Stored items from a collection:

● ● ● ●

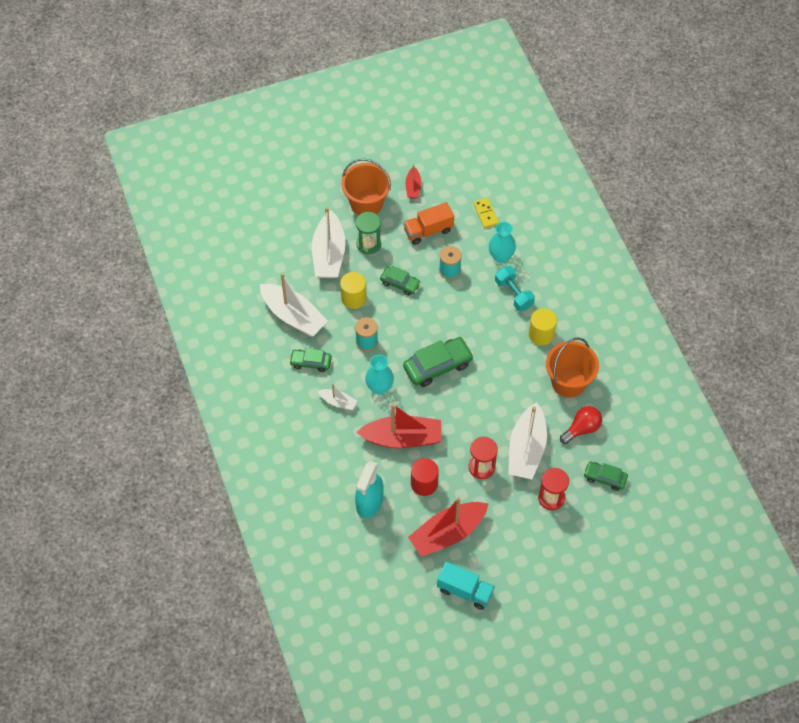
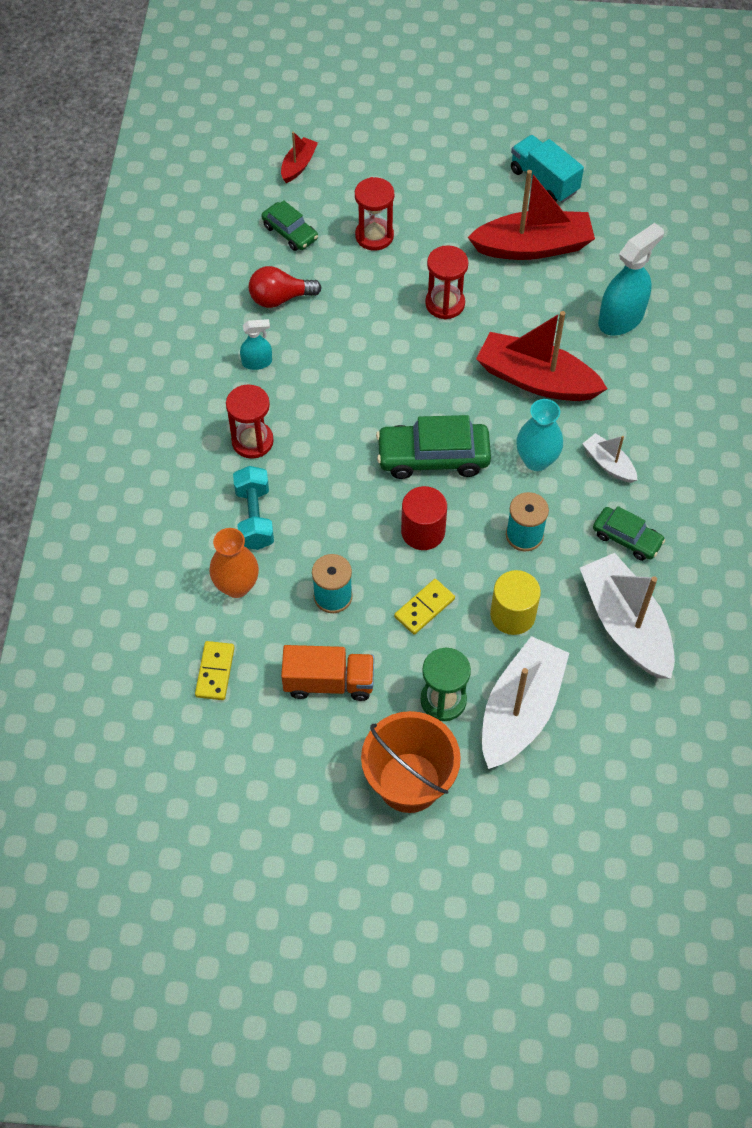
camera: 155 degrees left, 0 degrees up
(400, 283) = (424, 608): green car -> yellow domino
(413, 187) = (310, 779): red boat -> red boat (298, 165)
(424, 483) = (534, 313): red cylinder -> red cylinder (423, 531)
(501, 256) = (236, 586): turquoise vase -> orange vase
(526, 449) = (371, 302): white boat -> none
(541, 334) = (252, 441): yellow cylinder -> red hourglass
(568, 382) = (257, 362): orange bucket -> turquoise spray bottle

● ● ● ●

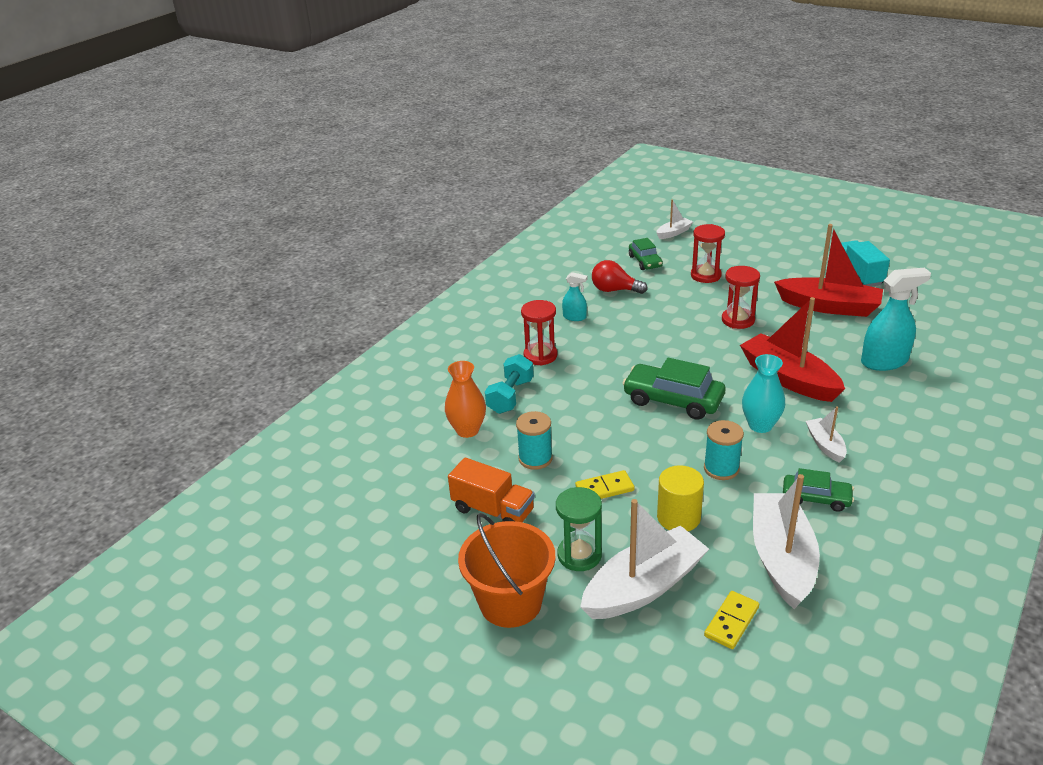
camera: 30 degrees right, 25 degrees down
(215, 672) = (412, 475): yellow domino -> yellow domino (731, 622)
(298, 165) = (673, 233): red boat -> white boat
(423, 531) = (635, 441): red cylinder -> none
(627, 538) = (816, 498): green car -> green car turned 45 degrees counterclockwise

● ● ● ●

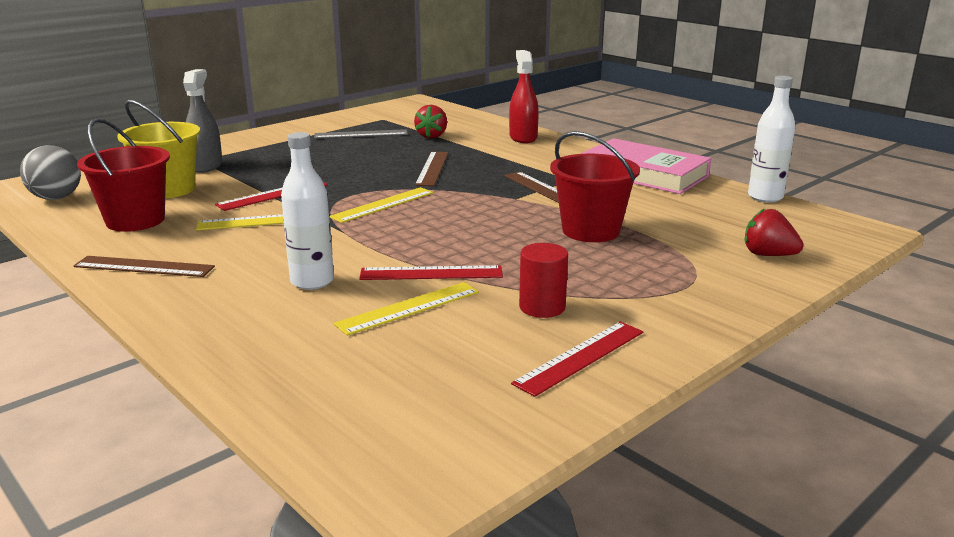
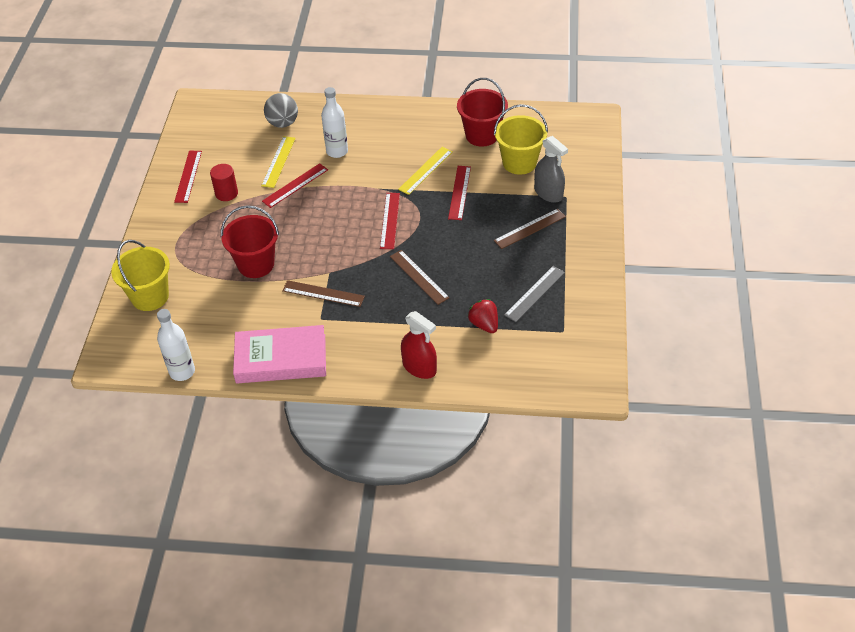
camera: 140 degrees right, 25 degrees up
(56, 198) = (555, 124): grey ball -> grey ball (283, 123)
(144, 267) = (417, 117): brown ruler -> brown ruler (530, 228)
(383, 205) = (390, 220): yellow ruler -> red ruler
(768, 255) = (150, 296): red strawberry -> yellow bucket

● ● ● ●

WHAT TO PRODUCE: Print, without alteration, only the lines above between the one holding "(400, 283) = (424, 608): green" and the one holding "(568, 382) = (257, 362): orange", inclusive.

RESULT OF THE EXERCISE:
(400, 283) = (424, 608): green car -> yellow domino
(413, 187) = (310, 779): red boat -> red boat (298, 165)
(424, 483) = (534, 313): red cylinder -> red cylinder (423, 531)
(501, 256) = (236, 586): turquoise vase -> orange vase
(526, 449) = (371, 302): white boat -> none
(541, 334) = (252, 441): yellow cylinder -> red hourglass
(568, 382) = (257, 362): orange bucket -> turquoise spray bottle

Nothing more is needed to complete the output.